Task requirements: All lines below starting at the one that holds "(684, 494) = (393, 537): pink" and ending at the one that holds "(554, 244) = (572, 301): none -> brown domino" should be printed exactly, ends included. Pictures should not be printed, nor anything else.

Material shown:
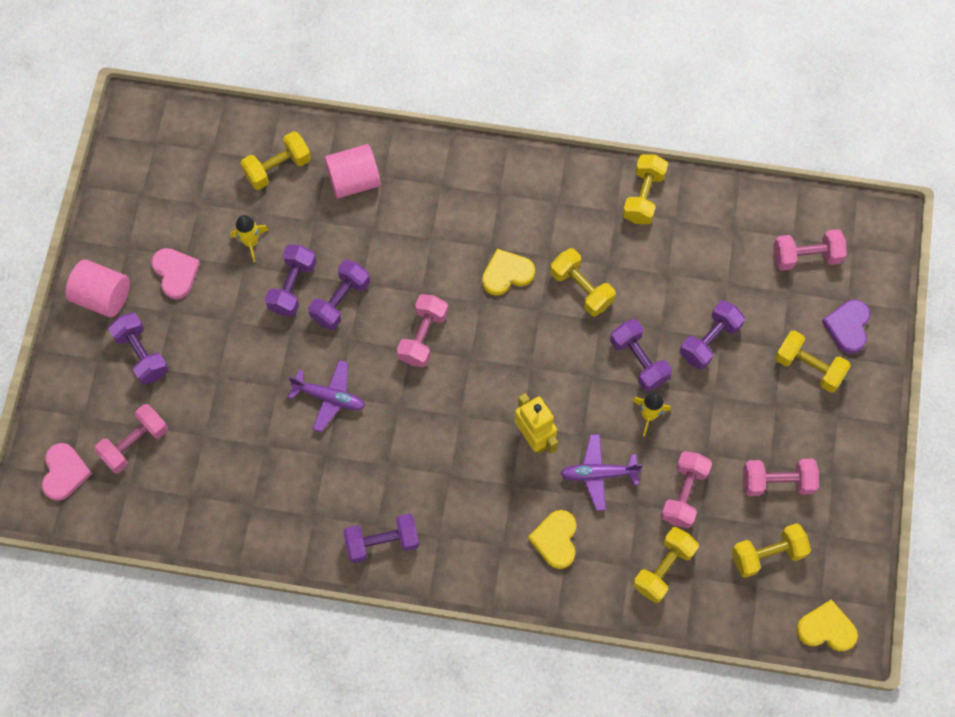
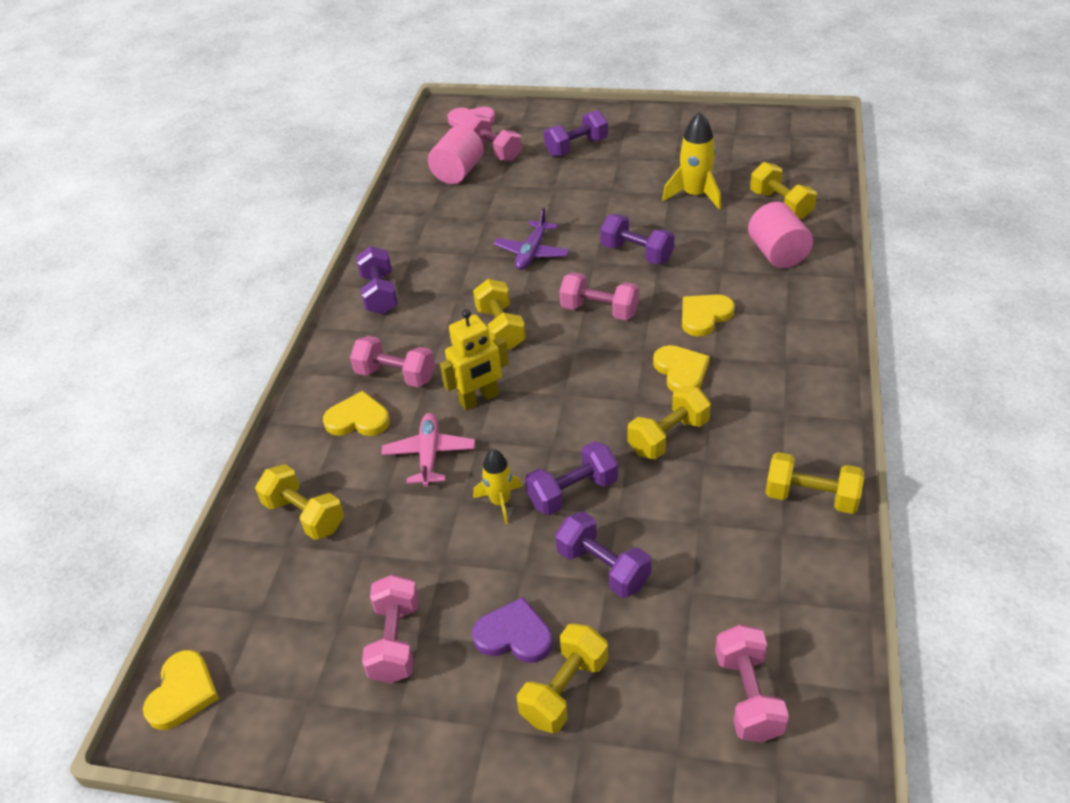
camera: 95 degrees right, 25 degrees down
(103, 296) = (630, 124): pink cylinder -> pink cylinder (458, 172)
(176, 273) = (657, 157): pink heart -> none
(251, 242) = (695, 195): yellow rocket -> yellow rocket, size x1.57
(292, 286) = (650, 222): purple dumbbell -> none
(437, 250) = (704, 316): none -> yellow heart
(598, 474) = (429, 455): purple plane -> pink plane
(684, 494) = (393, 537): pink dumbbell -> pink dumbbell (395, 376)
(767, 554) = (298, 626): yellow dumbbell -> yellow dumbbell (500, 328)
(847, 327) = (632, 750): purple heart -> purple heart (514, 635)

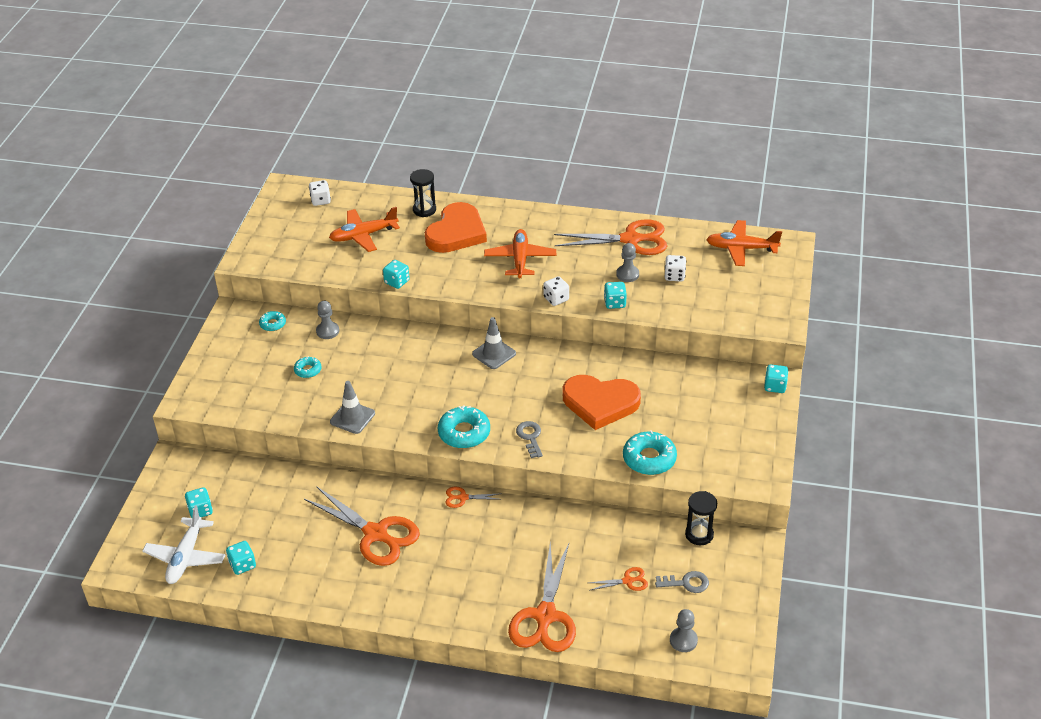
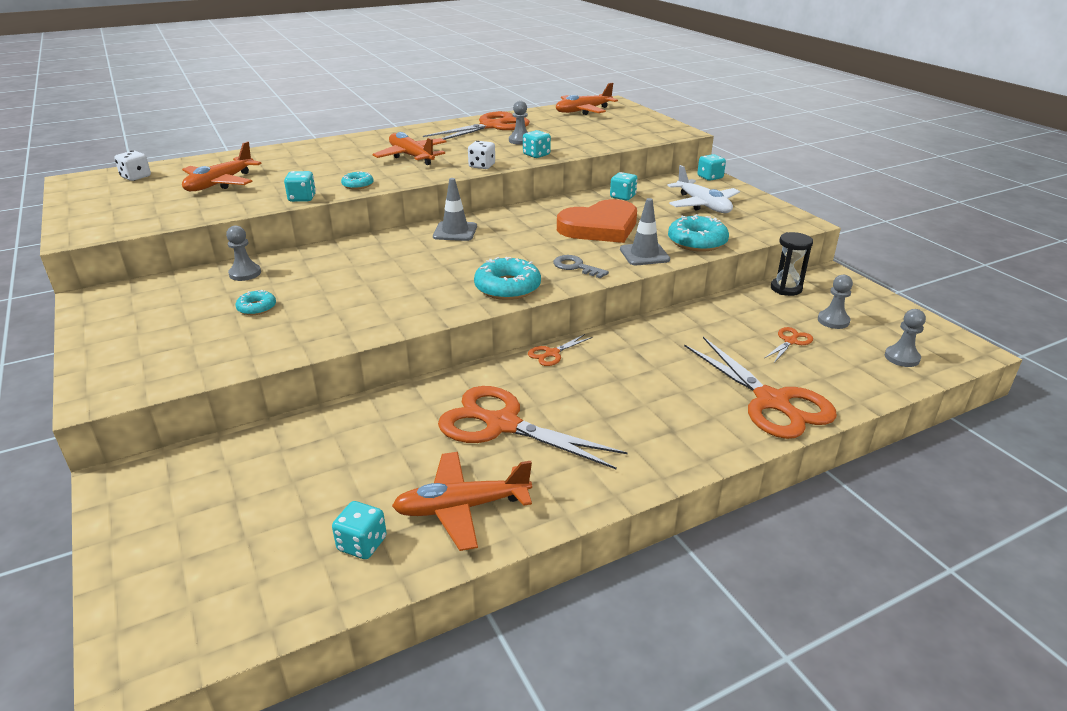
camera: 40 degrees left, 10 degrees down
(186, 557) = (257, 583): white plane -> white plane (703, 205)
(200, 511) = (225, 517): turquoise dice -> turquoise dice (622, 197)
(273, 324) = (163, 290): turquoise donut -> turquoise donut (358, 185)
(303, 574) = (462, 507): none -> orange plane
(352, 417) = (365, 322): grey traffic cone -> grey traffic cone (644, 254)
(376, 534) = (501, 424): orange scissors -> orange scissors turned 150 degrees counterclockwise
(424, 210) = (269, 156): black hourglass -> none
(456, 232) = (323, 159): orange heart -> none
(674, 276) = (558, 132): white dice -> none
(686, 583) = (833, 321): grey key -> grey pawn

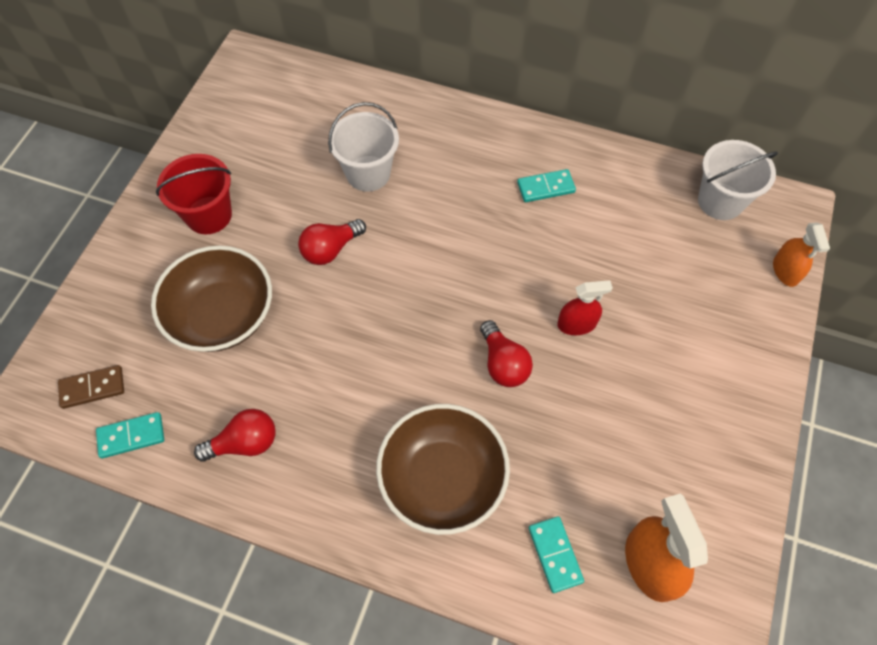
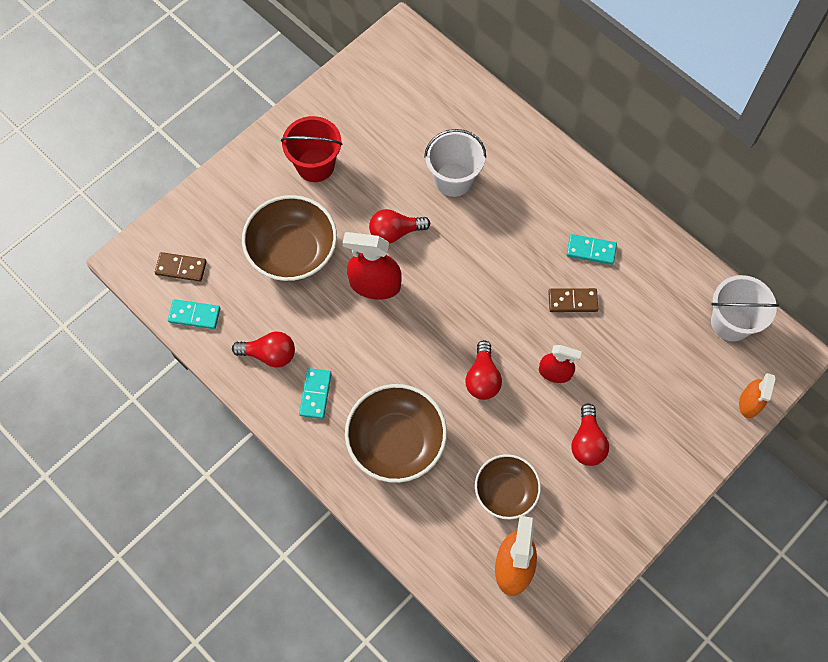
camera: 25 degrees right, 5 degrees up
(334, 313) = (375, 284): none -> red spray bottle
(554, 244) = (572, 301): none -> brown domino
(555, 554) = (449, 529): turquoise domino -> turquoise domino (315, 394)
(594, 479) = (506, 491): none -> brown bowl
(651, 383) = (587, 442): none -> red light bulb

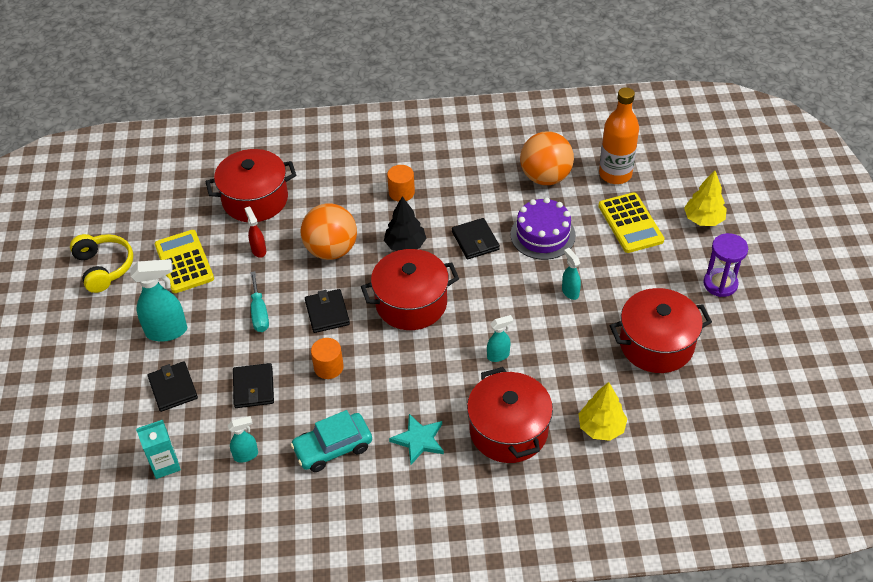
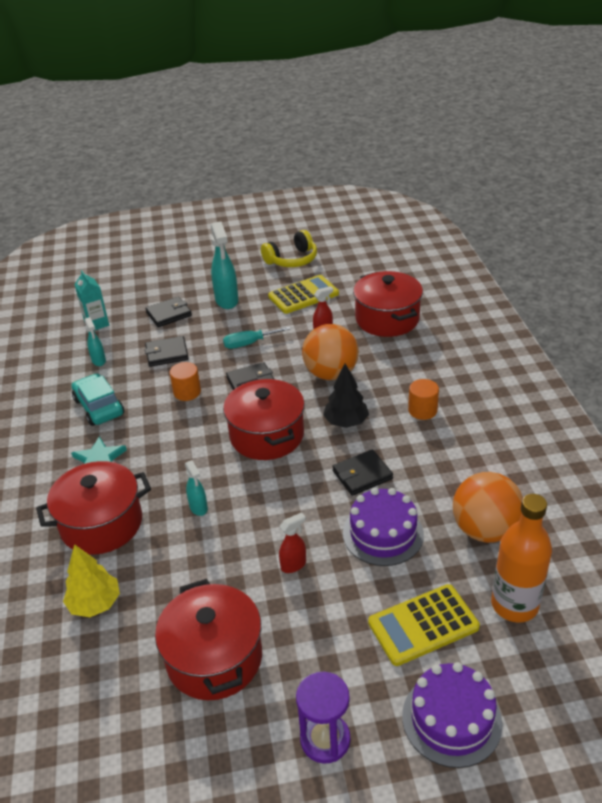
camera: 85 degrees right, 10 degrees down
(570, 292) = (294, 565): turquoise spray bottle -> red spray bottle
(703, 219) = (451, 719): yellow tree -> purple cake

Response box:
(684, 494) = (393, 537): pink dumbbell -> pink dumbbell (395, 376)
(767, 554) = (298, 626): yellow dumbbell -> yellow dumbbell (500, 328)
(847, 327) = (632, 750): purple heart -> purple heart (514, 635)

camera: 40 degrees left, 10 degrees down
(186, 557) = (257, 583): white plane -> white plane (703, 205)
(200, 511) = (225, 517): turquoise dice -> turquoise dice (622, 197)
(273, 324) = (163, 290): turquoise donut -> turquoise donut (358, 185)
(303, 574) = (462, 507): none -> orange plane
(352, 417) = (365, 322): grey traffic cone -> grey traffic cone (644, 254)
(376, 534) = (501, 424): orange scissors -> orange scissors turned 150 degrees counterclockwise
(424, 210) = (269, 156): black hourglass -> none
(456, 232) = (323, 159): orange heart -> none
(674, 276) = (558, 132): white dice -> none
(686, 583) = (833, 321): grey key -> grey pawn

camera: 25 degrees right, 5 degrees up
(334, 313) = (375, 284): none -> red spray bottle
(554, 244) = (572, 301): none -> brown domino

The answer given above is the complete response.